:: Record set ::

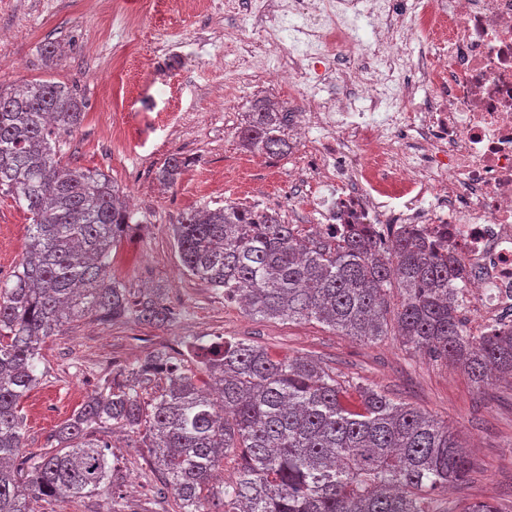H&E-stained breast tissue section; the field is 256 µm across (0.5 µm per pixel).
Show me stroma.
Masks as SVG:
<instances>
[{
    "label": "stroma",
    "instance_id": "35a3bbf8",
    "mask_svg": "<svg viewBox=\"0 0 512 512\" xmlns=\"http://www.w3.org/2000/svg\"><path fill=\"white\" fill-rule=\"evenodd\" d=\"M0 0V84L17 87L39 78L78 90L87 103L81 126L67 138L64 160L111 176L134 197L141 227L112 253L113 279L138 295L165 293L178 312L168 327L93 316L64 327L42 345L44 375L25 397L23 455L45 451L48 438L82 406L103 376L141 362L158 349L181 352L199 368L193 345L217 337L266 347L278 357L308 356L340 379L360 382L448 422L468 448L469 480L438 496V512L493 501L512 512V383L480 388L467 373L403 346L396 336L363 342L314 320H266L226 302L222 292L186 275L174 247L173 224L184 212L228 202L279 211L308 234L312 211L298 205L304 186L294 178L305 145L253 163L237 131L256 99L280 98L288 114L302 112V92L267 82L252 86L256 69H272L282 55L261 43L241 45L234 32L263 25L250 0L210 13L168 0ZM59 43L62 57L45 61L42 48ZM189 164L174 185L158 168L171 154ZM28 213L0 195V282L22 258ZM125 512H177L172 495L148 480L152 457L138 435L126 437L111 458Z\"/></svg>",
    "mask_w": 512,
    "mask_h": 512
}]
</instances>
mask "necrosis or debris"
<instances>
[{"mask_svg":"<svg viewBox=\"0 0 512 512\" xmlns=\"http://www.w3.org/2000/svg\"><path fill=\"white\" fill-rule=\"evenodd\" d=\"M265 3L263 42L288 61L256 81L346 89L300 120L317 232L412 230L459 259L468 334L512 325V0ZM359 99L378 116H356Z\"/></svg>","mask_w":512,"mask_h":512,"instance_id":"necrosis-or-debris-1","label":"necrosis or debris"}]
</instances>
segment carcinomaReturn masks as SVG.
Here are the masks:
<instances>
[{"label": "carcinoma", "instance_id": "obj_1", "mask_svg": "<svg viewBox=\"0 0 512 512\" xmlns=\"http://www.w3.org/2000/svg\"><path fill=\"white\" fill-rule=\"evenodd\" d=\"M85 103L64 84L0 86V193L30 214L23 258L0 283V512H30L43 497L100 495L112 487L107 426L141 435L179 512H208L213 471L233 457L217 491L224 512H435V496L467 480L471 462L449 426L368 385L345 384L311 360L273 356L237 340L202 344V381L168 351L105 379L52 435L56 449L21 454L19 403L40 381L41 344L90 315L166 327L177 312L158 293L133 296L109 276L113 247L139 222L100 172L63 163V139ZM283 113L255 102L238 133L243 148L290 150ZM188 160L165 159L158 180L177 181ZM186 272L263 319L316 320L345 336L388 334L386 297L403 300L397 336L463 367L482 387L512 380V326L463 333L453 281L458 259L405 230L380 248L358 229L302 236L274 210L235 203L183 214L172 229ZM158 378L162 393L139 390Z\"/></svg>", "mask_w": 512, "mask_h": 512}]
</instances>
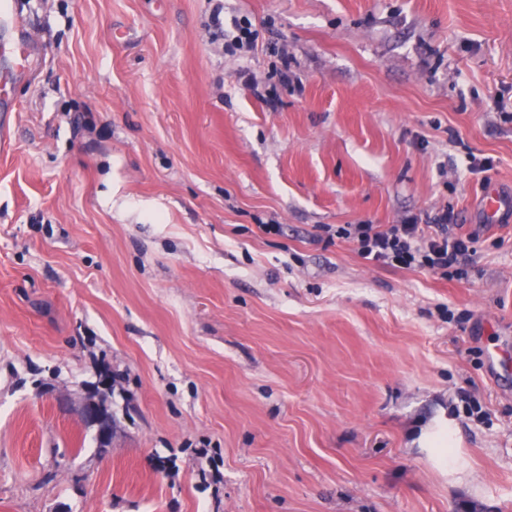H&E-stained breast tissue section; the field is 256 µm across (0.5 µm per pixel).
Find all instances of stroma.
Here are the masks:
<instances>
[{"mask_svg": "<svg viewBox=\"0 0 512 512\" xmlns=\"http://www.w3.org/2000/svg\"><path fill=\"white\" fill-rule=\"evenodd\" d=\"M20 2L0 512H512V0ZM443 209L461 280L326 233ZM509 208L510 204L501 197L498 190L493 186L488 187L479 200V209L487 220H498ZM81 416L88 426L95 429L99 448H109L112 432V411L109 405L91 397L81 407Z\"/></svg>", "mask_w": 512, "mask_h": 512, "instance_id": "35a3bbf8", "label": "stroma"}]
</instances>
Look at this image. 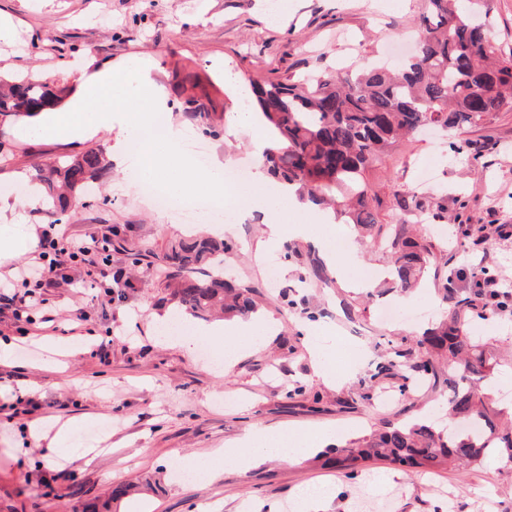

:: Objective ::
Leave out the pictures and give the listing above again exactly.

:: Output for this exercise ::
H&E-stained breast tissue section; the field is 256 µm across (0.5 µm per pixel).
Show me stroma.
Masks as SVG:
<instances>
[{
    "label": "stroma",
    "instance_id": "35a3bbf8",
    "mask_svg": "<svg viewBox=\"0 0 512 512\" xmlns=\"http://www.w3.org/2000/svg\"><path fill=\"white\" fill-rule=\"evenodd\" d=\"M0 0V84L17 87L39 78L78 90L87 103L81 126L67 138L64 160L111 176L134 197L141 227L112 253L113 279L138 295L165 293L178 312L168 327L93 316L64 327L42 345L44 375L25 397L23 455L45 451L48 438L82 406L103 376L141 362L158 349L181 352L199 368L193 345L217 337L266 347L278 357L308 356L340 379L360 382L448 422L468 448L469 480L438 496V512L493 501L512 512V383L480 388L467 373L403 346L396 336L363 342L314 320H266L226 302L222 292L186 275L174 247L173 224L184 212L228 202L279 211L308 234L312 211L298 205L304 186L294 178L305 145L253 163L237 131L256 99L280 98L288 114L302 112V92L267 82L252 86L256 69H272L282 55L261 43L241 45L234 32L263 25L250 0L210 13L168 0ZM59 43L62 57L45 61L42 48ZM189 164L174 185L158 168L171 154ZM28 213L0 195V282L22 258ZM125 512H177L172 495L148 480L152 457L138 435L126 437L111 458Z\"/></svg>",
    "mask_w": 512,
    "mask_h": 512
}]
</instances>
mask "necrosis or debris"
<instances>
[{"mask_svg":"<svg viewBox=\"0 0 512 512\" xmlns=\"http://www.w3.org/2000/svg\"><path fill=\"white\" fill-rule=\"evenodd\" d=\"M265 3L263 42L288 61L256 81L346 89L300 120L317 232L412 230L459 259L468 334L512 325V0ZM359 99L378 116H356Z\"/></svg>","mask_w":512,"mask_h":512,"instance_id":"necrosis-or-debris-1","label":"necrosis or debris"}]
</instances>
segment carcinomaReturn masks as SVG.
Here are the masks:
<instances>
[{"label": "carcinoma", "instance_id": "obj_1", "mask_svg": "<svg viewBox=\"0 0 512 512\" xmlns=\"http://www.w3.org/2000/svg\"><path fill=\"white\" fill-rule=\"evenodd\" d=\"M85 103L64 84L0 86V193L30 214L23 258L0 283V512H30L43 497L100 495L112 487L107 426L141 435L179 512H208L213 471L233 457L217 491L224 512H435V496L467 480L471 462L449 426L368 385L345 384L311 360L273 356L237 340L202 344V381L168 351L105 379L52 435L56 449L21 454L19 403L40 381L41 344L90 315L166 327L177 312L158 293L133 296L109 276L113 247L139 222L100 172L63 163V139ZM283 113L255 102L238 133L243 148L290 150ZM188 160L165 159L158 180L177 181ZM186 272L263 319L316 320L345 336L388 334L386 297L403 300L397 336L463 367L482 387L512 380V326L463 333L453 281L458 259L405 230L380 248L358 229L302 236L274 210L235 203L183 214L172 229ZM158 378L162 393L139 390Z\"/></svg>", "mask_w": 512, "mask_h": 512}]
</instances>
H&E-stained breast tissue section; the field is 256 µm across (0.5 µm per pixel).
Find all instances of stroma.
Here are the masks:
<instances>
[{"mask_svg": "<svg viewBox=\"0 0 512 512\" xmlns=\"http://www.w3.org/2000/svg\"><path fill=\"white\" fill-rule=\"evenodd\" d=\"M20 2L0 512H512V0ZM443 209L461 280L326 233ZM509 208L510 204L501 197L498 190L493 186L488 187L479 200V209L487 220H498ZM81 416L88 426L95 429L99 448H109L112 432V411L109 405L91 397L81 407Z\"/></svg>", "mask_w": 512, "mask_h": 512, "instance_id": "35a3bbf8", "label": "stroma"}]
</instances>
Look at this image. 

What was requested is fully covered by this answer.